** Dataset entries follows **

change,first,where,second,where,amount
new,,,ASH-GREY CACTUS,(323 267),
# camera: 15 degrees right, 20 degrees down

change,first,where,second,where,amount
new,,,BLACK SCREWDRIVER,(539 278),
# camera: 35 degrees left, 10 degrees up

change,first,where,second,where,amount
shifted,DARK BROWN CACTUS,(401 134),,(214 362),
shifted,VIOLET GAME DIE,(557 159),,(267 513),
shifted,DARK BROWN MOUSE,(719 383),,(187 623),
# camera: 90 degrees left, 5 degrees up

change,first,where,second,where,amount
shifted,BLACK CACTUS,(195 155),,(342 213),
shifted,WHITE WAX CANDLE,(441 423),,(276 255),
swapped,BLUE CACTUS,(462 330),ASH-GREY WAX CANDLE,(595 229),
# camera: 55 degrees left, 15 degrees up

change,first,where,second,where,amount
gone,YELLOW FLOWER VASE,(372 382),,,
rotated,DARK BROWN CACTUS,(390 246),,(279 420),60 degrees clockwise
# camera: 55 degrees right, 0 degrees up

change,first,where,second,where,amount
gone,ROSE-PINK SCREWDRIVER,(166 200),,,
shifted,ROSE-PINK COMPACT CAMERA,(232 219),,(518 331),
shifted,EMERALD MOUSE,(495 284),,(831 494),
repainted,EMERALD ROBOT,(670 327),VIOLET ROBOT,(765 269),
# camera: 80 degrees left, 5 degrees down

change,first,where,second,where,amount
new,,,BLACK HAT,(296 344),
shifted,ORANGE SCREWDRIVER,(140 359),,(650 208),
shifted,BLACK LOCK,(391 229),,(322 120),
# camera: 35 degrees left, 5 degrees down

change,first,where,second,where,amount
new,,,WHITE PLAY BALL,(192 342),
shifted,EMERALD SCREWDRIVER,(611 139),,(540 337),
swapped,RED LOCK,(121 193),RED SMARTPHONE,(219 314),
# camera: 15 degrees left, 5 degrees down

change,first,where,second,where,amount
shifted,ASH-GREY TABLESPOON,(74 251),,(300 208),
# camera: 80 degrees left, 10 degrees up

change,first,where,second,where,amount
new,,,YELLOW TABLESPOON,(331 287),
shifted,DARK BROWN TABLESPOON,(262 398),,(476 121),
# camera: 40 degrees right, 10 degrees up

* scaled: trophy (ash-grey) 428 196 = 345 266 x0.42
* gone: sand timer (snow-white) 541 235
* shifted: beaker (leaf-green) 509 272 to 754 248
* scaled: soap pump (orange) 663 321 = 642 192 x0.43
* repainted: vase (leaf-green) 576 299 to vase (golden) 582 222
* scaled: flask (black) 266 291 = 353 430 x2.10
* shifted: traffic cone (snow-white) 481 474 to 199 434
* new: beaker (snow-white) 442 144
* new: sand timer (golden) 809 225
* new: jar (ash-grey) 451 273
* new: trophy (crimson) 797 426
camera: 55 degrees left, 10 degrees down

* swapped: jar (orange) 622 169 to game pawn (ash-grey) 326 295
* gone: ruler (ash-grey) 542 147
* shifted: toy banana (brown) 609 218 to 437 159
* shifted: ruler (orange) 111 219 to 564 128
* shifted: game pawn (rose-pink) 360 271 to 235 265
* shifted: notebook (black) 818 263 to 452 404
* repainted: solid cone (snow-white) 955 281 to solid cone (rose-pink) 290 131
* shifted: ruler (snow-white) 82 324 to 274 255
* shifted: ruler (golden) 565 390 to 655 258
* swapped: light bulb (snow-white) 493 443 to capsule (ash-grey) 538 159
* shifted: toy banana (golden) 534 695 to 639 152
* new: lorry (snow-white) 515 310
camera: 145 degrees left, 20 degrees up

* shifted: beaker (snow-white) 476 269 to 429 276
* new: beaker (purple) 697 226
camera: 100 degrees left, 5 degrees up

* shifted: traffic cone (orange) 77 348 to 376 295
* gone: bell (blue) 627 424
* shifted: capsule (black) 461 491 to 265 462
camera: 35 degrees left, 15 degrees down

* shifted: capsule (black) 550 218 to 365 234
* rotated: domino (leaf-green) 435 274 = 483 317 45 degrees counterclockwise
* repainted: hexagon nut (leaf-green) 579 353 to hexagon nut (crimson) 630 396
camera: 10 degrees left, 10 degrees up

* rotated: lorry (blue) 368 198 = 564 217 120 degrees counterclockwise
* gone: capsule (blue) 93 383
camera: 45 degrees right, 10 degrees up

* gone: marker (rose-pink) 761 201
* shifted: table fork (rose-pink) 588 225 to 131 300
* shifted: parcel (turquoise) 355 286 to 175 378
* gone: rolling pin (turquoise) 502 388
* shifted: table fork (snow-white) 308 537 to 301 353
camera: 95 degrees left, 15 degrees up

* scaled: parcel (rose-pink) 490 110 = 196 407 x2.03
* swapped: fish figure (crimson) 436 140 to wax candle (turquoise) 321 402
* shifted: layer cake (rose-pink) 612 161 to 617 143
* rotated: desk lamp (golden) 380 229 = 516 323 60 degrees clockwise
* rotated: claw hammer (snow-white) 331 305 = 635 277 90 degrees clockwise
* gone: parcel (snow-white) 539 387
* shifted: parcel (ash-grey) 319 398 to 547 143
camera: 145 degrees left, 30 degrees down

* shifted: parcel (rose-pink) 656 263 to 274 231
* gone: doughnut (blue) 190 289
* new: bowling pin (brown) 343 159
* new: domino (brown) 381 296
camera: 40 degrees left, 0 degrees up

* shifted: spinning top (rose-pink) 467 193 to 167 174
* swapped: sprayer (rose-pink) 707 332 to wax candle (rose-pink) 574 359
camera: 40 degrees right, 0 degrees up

** End of Dataset entries **

Task to complete: Of the entries listed above, reproduce only the lines starting at the line containing "272 to 754 248" and ending at the line containing "(crimson) 797 426". Include both, exactly as they stand.

Your solution:
* shifted: beaker (leaf-green) 509 272 to 754 248
* scaled: soap pump (orange) 663 321 = 642 192 x0.43
* repainted: vase (leaf-green) 576 299 to vase (golden) 582 222
* scaled: flask (black) 266 291 = 353 430 x2.10
* shifted: traffic cone (snow-white) 481 474 to 199 434
* new: beaker (snow-white) 442 144
* new: sand timer (golden) 809 225
* new: jar (ash-grey) 451 273
* new: trophy (crimson) 797 426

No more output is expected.